» DIRECTIONS
Data follows below. Repeat exactly the lines between the line holding "TR3: NPN (B" and the line holding "IC3 pin TRIG: n12 -> GND", inclusive, and nothing more; drop pictures.

Stored items from a collection
*** Begin section ***

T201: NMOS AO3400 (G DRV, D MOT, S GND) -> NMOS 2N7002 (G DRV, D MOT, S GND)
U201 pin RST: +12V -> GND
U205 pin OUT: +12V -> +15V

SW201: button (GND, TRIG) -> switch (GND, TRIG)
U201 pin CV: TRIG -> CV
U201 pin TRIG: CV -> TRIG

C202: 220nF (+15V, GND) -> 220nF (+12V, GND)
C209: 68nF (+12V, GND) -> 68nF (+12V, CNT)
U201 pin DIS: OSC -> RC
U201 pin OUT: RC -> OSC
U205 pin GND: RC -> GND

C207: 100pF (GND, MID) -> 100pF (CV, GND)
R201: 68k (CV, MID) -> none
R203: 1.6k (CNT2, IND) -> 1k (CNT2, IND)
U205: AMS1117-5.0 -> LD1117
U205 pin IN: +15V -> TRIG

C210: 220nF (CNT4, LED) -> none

*** End section ***
*** Begin section ***

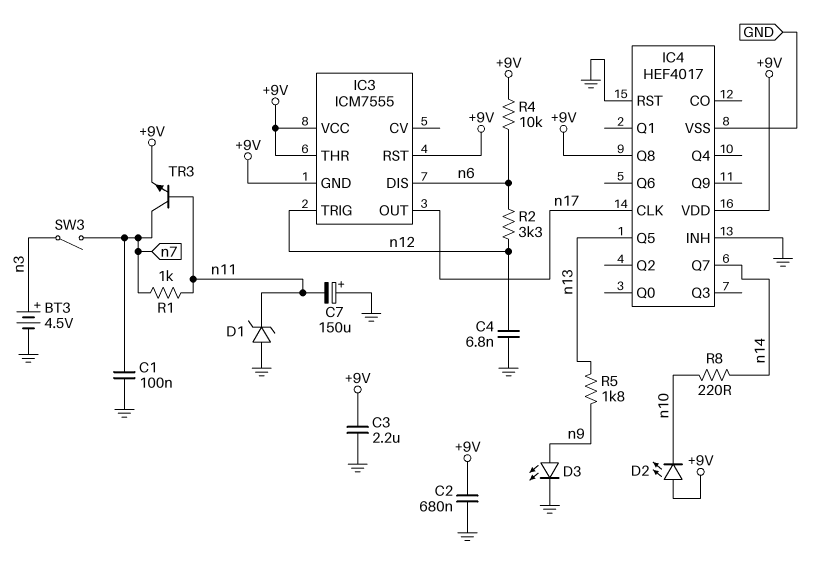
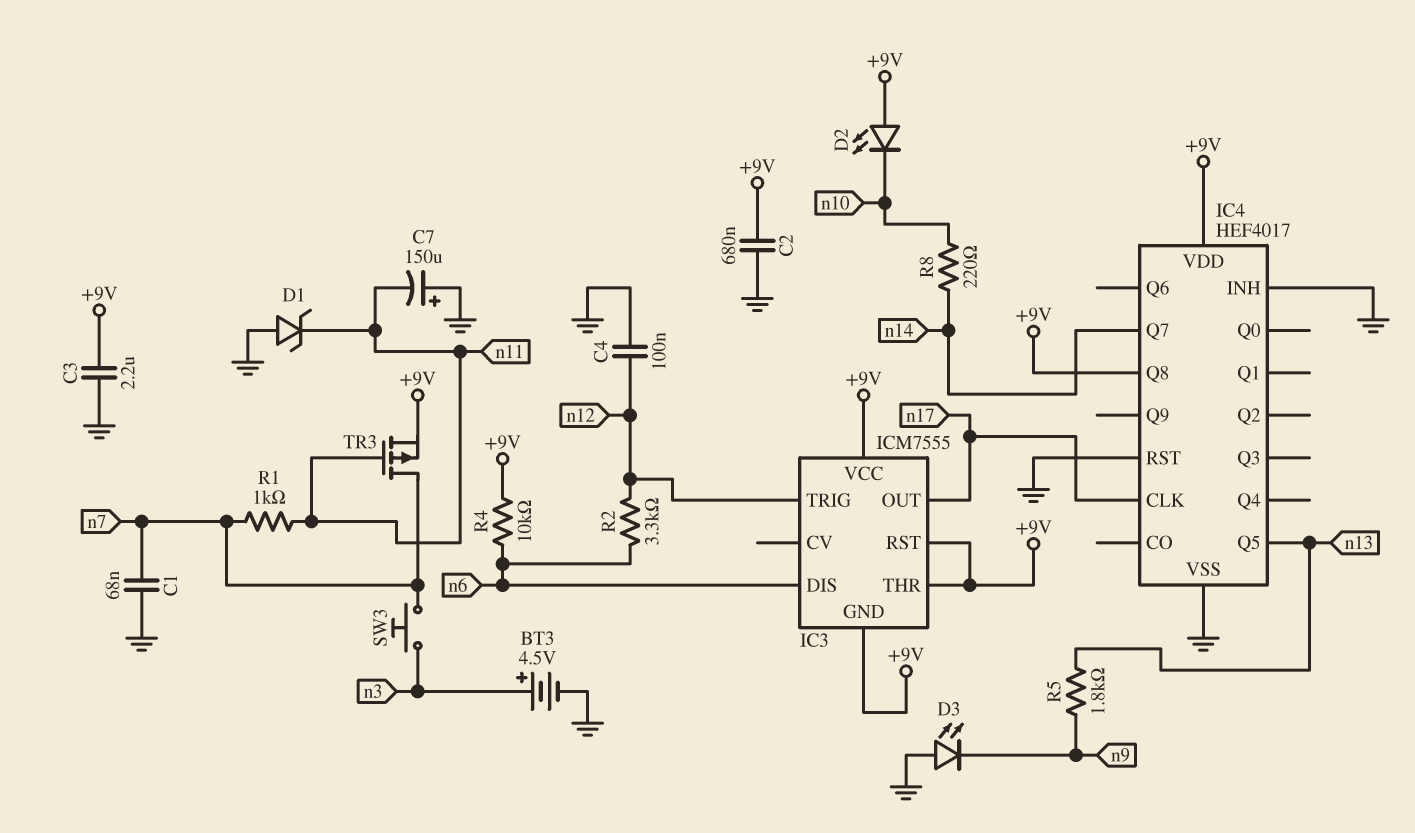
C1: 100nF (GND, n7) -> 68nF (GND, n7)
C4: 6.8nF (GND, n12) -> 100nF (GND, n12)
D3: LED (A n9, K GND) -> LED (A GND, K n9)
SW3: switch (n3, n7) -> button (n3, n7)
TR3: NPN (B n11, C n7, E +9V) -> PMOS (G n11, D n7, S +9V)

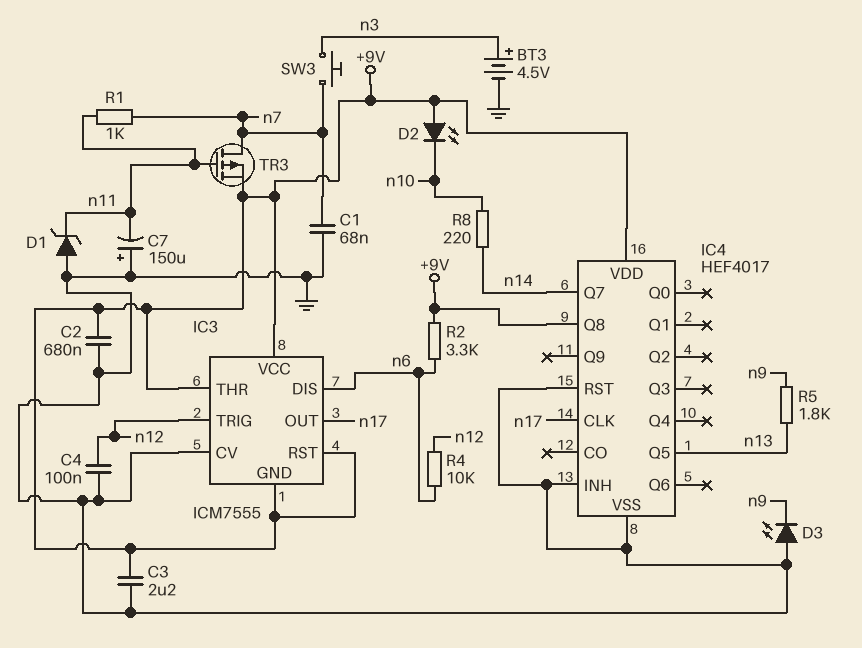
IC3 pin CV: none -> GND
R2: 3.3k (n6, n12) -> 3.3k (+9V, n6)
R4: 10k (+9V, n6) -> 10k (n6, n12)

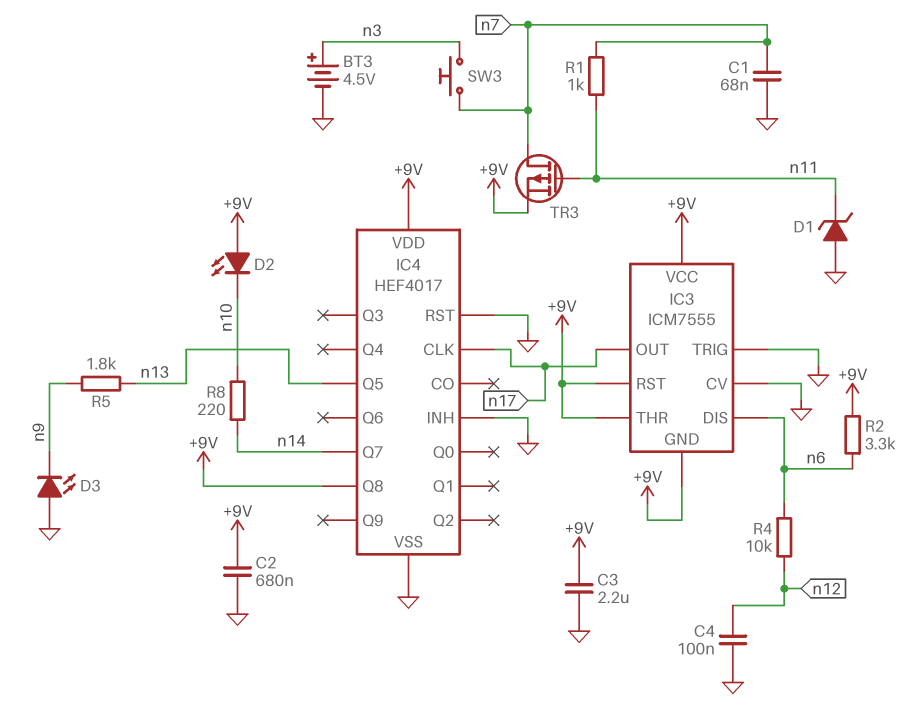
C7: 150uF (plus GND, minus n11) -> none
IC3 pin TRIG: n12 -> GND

*** End section ***

» RESULT FOR THIS TASK
TR3: NPN (B n11, C n7, E +9V) -> PMOS (G n11, D n7, S +9V)

IC3 pin CV: none -> GND
R2: 3.3k (n6, n12) -> 3.3k (+9V, n6)
R4: 10k (+9V, n6) -> 10k (n6, n12)

C7: 150uF (plus GND, minus n11) -> none
IC3 pin TRIG: n12 -> GND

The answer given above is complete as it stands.